WORK REQUEST → Copy out each line of the data holding "camera".

++++ SUPPLIED DATA ++++

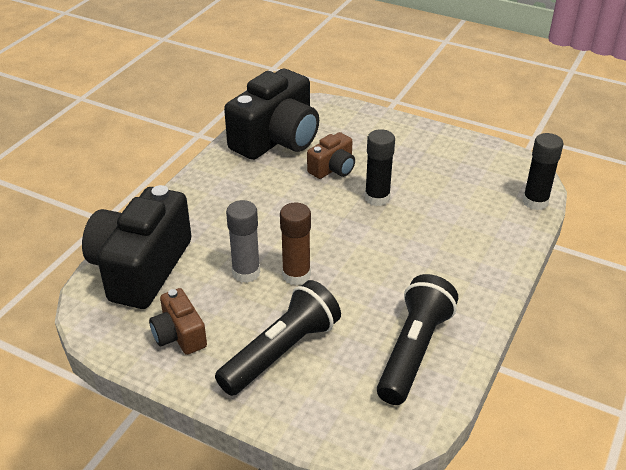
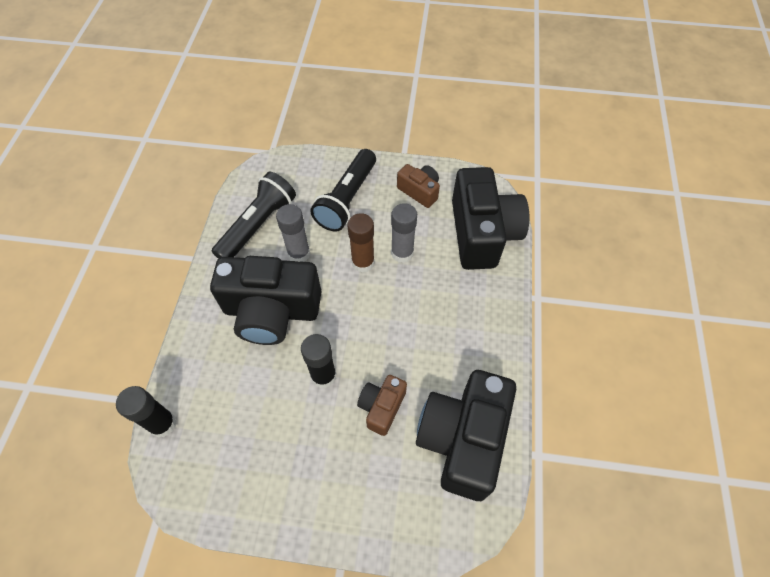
camera: 160 degrees right, 20 degrees up
black flashlight [377,274,458,405] -> black flashlight turned 150 degrees counterclockwise [212,172,296,259]
none -> black camera [210,256,322,345]
none -> grey glue stick [276,204,310,262]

++++

SOLUTION TO THIS TASK →
camera: 160 degrees right, 20 degrees up
none -> black camera [210,256,322,345]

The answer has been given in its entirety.